[ASSIGNMENT]
Entries follow. Give back exactly the lines starting at the one containing "LCD3 pin SCL: D4 -> D3" and ending at the one containing "SD1 pin MISO: D3 -> D5", and no other lines.

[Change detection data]
↓↓↓
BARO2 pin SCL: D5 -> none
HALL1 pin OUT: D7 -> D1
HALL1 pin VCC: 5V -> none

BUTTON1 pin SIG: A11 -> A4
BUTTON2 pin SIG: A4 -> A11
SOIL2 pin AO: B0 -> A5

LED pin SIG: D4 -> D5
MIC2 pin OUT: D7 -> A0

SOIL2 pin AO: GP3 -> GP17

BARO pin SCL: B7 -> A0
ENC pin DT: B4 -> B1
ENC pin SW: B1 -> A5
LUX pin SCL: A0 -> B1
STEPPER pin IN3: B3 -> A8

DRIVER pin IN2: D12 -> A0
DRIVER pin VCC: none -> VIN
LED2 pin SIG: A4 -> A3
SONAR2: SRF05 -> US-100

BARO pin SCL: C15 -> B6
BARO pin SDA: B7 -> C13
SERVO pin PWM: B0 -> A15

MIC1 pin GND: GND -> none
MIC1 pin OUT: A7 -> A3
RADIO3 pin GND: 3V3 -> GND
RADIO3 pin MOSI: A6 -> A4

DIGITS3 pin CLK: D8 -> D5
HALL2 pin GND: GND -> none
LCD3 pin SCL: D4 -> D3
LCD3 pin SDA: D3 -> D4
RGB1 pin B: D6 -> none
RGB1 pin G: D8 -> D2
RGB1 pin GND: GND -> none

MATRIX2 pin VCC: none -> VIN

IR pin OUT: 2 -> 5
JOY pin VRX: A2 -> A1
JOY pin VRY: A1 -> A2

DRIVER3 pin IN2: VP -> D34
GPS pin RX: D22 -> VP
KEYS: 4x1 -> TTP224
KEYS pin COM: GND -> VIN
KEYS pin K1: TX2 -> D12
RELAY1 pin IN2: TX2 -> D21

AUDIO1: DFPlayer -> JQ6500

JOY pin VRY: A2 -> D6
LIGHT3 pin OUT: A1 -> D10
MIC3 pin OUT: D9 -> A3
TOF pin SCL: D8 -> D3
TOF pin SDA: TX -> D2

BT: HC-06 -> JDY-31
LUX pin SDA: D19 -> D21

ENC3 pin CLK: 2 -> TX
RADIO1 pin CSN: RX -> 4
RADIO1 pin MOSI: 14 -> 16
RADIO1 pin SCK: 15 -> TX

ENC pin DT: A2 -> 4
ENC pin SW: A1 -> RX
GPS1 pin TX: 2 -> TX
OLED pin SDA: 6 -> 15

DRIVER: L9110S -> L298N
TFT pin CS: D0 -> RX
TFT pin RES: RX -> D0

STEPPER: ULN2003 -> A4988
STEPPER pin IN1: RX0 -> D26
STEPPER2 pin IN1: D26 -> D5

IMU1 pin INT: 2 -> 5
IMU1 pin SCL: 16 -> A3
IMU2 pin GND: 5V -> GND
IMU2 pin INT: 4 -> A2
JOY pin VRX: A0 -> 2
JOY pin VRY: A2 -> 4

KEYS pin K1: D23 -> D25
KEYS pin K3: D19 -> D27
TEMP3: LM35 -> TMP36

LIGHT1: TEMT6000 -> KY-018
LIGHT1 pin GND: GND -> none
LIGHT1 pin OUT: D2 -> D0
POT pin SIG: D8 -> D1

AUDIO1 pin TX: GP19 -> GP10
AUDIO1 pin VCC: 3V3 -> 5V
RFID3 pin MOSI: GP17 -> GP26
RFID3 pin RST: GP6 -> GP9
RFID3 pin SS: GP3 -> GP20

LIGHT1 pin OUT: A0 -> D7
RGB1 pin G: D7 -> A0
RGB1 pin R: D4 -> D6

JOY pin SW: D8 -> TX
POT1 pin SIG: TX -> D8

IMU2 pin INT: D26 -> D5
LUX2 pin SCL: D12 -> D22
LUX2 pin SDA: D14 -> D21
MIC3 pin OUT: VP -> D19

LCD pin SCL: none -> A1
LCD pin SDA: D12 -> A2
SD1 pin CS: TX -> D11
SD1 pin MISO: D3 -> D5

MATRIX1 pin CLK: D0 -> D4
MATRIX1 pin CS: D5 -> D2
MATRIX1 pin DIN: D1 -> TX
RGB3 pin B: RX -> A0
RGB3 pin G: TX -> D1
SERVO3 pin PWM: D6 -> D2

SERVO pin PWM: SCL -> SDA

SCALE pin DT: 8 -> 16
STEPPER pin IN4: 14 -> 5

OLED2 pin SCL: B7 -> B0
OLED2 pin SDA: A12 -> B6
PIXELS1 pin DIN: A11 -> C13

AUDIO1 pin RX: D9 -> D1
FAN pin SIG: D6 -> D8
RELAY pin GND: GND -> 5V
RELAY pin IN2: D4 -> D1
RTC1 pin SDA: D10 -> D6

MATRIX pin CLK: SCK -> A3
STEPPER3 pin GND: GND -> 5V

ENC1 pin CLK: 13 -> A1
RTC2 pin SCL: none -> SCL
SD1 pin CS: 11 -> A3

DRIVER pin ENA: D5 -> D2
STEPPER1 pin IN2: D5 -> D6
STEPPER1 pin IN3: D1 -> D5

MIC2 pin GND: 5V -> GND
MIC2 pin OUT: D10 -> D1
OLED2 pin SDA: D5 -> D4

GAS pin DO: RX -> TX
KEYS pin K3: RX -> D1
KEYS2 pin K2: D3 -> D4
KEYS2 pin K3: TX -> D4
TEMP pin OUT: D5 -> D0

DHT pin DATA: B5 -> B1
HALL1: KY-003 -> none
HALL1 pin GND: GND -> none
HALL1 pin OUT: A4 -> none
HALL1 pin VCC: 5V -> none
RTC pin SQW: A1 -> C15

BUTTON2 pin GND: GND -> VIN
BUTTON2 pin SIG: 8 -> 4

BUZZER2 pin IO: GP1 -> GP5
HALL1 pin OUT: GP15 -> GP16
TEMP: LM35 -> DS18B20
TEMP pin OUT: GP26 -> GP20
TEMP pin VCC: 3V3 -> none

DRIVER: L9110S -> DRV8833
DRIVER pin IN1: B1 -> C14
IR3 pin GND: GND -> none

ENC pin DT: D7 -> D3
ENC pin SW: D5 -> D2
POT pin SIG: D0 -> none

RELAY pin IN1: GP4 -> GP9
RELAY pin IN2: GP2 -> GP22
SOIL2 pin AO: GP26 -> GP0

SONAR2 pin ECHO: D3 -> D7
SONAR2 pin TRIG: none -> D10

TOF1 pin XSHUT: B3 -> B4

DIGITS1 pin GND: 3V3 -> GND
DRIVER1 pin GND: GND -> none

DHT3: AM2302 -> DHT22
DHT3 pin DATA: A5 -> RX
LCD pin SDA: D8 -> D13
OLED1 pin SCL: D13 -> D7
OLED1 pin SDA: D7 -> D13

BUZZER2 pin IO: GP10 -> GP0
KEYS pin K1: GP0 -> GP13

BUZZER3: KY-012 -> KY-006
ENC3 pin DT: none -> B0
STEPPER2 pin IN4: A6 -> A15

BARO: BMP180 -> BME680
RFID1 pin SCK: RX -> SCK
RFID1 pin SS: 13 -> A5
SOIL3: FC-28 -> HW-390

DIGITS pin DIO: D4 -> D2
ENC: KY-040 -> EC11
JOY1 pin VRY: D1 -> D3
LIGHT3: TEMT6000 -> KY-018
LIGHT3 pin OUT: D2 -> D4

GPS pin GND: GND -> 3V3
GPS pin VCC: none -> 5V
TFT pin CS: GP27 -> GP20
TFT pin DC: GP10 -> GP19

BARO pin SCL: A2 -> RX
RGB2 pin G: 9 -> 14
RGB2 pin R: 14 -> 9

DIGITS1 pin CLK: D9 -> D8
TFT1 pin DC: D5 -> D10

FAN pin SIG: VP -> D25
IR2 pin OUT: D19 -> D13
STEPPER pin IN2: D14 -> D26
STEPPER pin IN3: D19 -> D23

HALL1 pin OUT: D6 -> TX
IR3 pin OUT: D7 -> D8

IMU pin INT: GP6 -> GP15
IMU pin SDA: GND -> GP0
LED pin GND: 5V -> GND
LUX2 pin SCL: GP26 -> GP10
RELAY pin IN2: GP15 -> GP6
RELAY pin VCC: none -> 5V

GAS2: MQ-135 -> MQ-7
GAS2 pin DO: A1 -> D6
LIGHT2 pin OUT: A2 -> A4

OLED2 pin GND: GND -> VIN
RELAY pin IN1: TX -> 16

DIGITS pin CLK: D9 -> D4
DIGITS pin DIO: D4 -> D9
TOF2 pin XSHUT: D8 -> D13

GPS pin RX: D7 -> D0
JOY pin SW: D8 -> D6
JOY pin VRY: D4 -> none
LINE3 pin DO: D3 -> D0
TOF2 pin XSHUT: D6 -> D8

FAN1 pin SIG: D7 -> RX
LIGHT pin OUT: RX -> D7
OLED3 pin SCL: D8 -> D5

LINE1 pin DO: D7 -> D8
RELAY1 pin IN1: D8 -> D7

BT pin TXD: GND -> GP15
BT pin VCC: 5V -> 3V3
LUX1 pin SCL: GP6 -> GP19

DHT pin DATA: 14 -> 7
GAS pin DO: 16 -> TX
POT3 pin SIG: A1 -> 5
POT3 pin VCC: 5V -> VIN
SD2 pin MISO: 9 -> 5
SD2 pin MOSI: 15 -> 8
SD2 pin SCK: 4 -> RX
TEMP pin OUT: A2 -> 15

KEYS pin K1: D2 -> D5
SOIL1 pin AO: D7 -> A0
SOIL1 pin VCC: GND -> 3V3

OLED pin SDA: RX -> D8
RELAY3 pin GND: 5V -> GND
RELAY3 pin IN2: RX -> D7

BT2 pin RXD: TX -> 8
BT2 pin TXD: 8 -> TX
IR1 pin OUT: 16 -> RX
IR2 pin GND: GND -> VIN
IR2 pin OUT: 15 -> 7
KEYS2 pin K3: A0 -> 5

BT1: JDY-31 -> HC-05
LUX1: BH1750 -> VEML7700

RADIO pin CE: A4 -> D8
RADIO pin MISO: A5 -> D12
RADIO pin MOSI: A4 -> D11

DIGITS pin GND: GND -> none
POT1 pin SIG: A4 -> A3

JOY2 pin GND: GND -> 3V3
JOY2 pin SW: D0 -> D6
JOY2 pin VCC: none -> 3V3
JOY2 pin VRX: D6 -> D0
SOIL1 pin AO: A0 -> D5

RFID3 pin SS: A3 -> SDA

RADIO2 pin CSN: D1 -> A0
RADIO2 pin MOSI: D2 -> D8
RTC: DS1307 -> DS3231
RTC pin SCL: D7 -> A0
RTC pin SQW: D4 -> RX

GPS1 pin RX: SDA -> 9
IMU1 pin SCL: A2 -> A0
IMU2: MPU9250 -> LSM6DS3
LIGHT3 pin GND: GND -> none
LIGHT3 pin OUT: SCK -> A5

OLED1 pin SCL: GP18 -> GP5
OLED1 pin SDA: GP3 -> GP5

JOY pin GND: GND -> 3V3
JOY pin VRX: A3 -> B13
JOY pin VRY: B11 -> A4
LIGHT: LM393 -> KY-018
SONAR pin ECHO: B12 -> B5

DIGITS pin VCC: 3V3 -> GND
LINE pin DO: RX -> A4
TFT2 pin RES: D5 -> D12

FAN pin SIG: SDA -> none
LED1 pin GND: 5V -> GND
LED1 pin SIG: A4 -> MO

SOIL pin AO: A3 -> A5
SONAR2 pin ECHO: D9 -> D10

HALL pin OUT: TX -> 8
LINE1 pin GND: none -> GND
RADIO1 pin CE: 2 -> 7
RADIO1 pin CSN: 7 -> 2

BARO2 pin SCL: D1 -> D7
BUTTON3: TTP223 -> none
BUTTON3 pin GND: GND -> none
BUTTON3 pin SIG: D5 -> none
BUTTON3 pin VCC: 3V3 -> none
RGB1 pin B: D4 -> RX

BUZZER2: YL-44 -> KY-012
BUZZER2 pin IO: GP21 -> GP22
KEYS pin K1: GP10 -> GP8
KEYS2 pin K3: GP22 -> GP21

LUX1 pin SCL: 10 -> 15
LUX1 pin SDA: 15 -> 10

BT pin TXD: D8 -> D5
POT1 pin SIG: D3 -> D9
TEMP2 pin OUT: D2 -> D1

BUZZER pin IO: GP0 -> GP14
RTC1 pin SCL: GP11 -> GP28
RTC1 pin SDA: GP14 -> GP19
↑↑↑
[REPLY TO THE EXERCISE]
LCD3 pin SCL: D4 -> D3
LCD3 pin SDA: D3 -> D4
RGB1 pin B: D6 -> none
RGB1 pin G: D8 -> D2
RGB1 pin GND: GND -> none

MATRIX2 pin VCC: none -> VIN

IR pin OUT: 2 -> 5
JOY pin VRX: A2 -> A1
JOY pin VRY: A1 -> A2

DRIVER3 pin IN2: VP -> D34
GPS pin RX: D22 -> VP
KEYS: 4x1 -> TTP224
KEYS pin COM: GND -> VIN
KEYS pin K1: TX2 -> D12
RELAY1 pin IN2: TX2 -> D21

AUDIO1: DFPlayer -> JQ6500

JOY pin VRY: A2 -> D6
LIGHT3 pin OUT: A1 -> D10
MIC3 pin OUT: D9 -> A3
TOF pin SCL: D8 -> D3
TOF pin SDA: TX -> D2

BT: HC-06 -> JDY-31
LUX pin SDA: D19 -> D21

ENC3 pin CLK: 2 -> TX
RADIO1 pin CSN: RX -> 4
RADIO1 pin MOSI: 14 -> 16
RADIO1 pin SCK: 15 -> TX

ENC pin DT: A2 -> 4
ENC pin SW: A1 -> RX
GPS1 pin TX: 2 -> TX
OLED pin SDA: 6 -> 15

DRIVER: L9110S -> L298N
TFT pin CS: D0 -> RX
TFT pin RES: RX -> D0

STEPPER: ULN2003 -> A4988
STEPPER pin IN1: RX0 -> D26
STEPPER2 pin IN1: D26 -> D5

IMU1 pin INT: 2 -> 5
IMU1 pin SCL: 16 -> A3
IMU2 pin GND: 5V -> GND
IMU2 pin INT: 4 -> A2
JOY pin VRX: A0 -> 2
JOY pin VRY: A2 -> 4

KEYS pin K1: D23 -> D25
KEYS pin K3: D19 -> D27
TEMP3: LM35 -> TMP36

LIGHT1: TEMT6000 -> KY-018
LIGHT1 pin GND: GND -> none
LIGHT1 pin OUT: D2 -> D0
POT pin SIG: D8 -> D1

AUDIO1 pin TX: GP19 -> GP10
AUDIO1 pin VCC: 3V3 -> 5V
RFID3 pin MOSI: GP17 -> GP26
RFID3 pin RST: GP6 -> GP9
RFID3 pin SS: GP3 -> GP20

LIGHT1 pin OUT: A0 -> D7
RGB1 pin G: D7 -> A0
RGB1 pin R: D4 -> D6

JOY pin SW: D8 -> TX
POT1 pin SIG: TX -> D8

IMU2 pin INT: D26 -> D5
LUX2 pin SCL: D12 -> D22
LUX2 pin SDA: D14 -> D21
MIC3 pin OUT: VP -> D19

LCD pin SCL: none -> A1
LCD pin SDA: D12 -> A2
SD1 pin CS: TX -> D11
SD1 pin MISO: D3 -> D5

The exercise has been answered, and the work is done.